Brief
Please report how many lines in the data below contain "yellow". Nothing besides the number should be written.

Input records
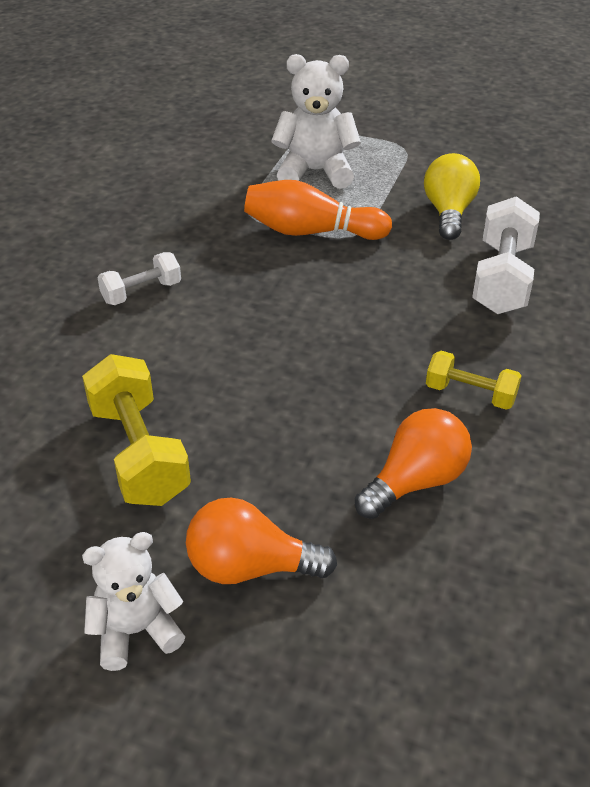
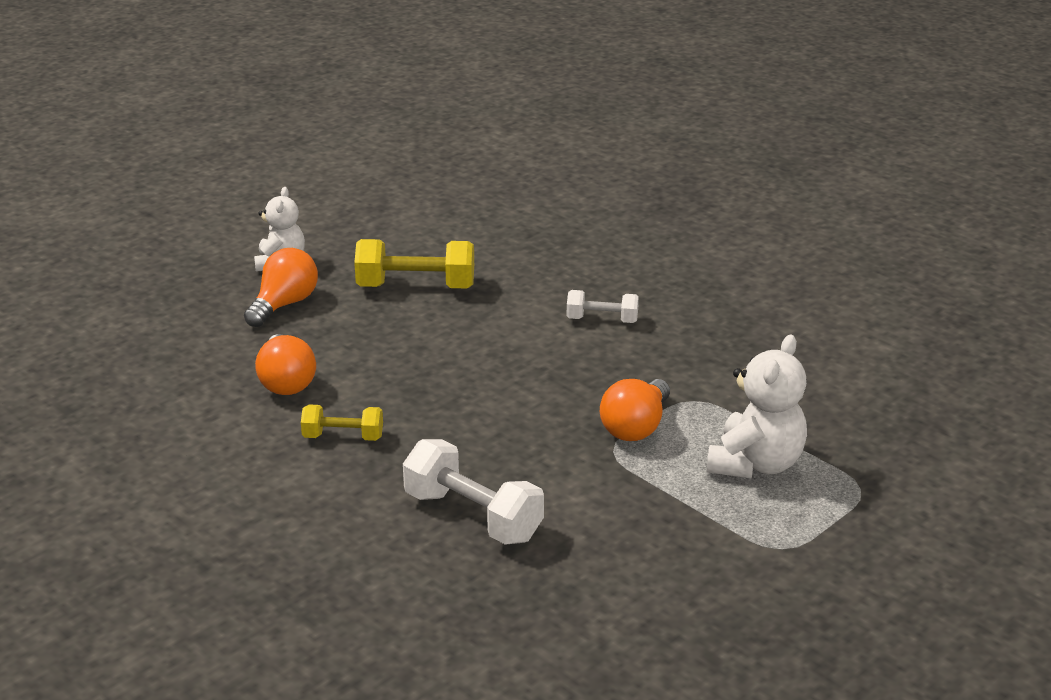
camera: 115 degrees right, 10 degrees down
(141, 292) = (602, 320): white dumbbell -> white dumbbell turned 75 degrees counterclockwise
(311, 232) = (636, 427): orange bowling pin -> orange light bulb
(448, 213) = (612, 527): yellow light bulb -> none
(470, 394) = (343, 437): yellow dumbbell -> yellow dumbbell turned 45 degrees clockwise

Response to the task
2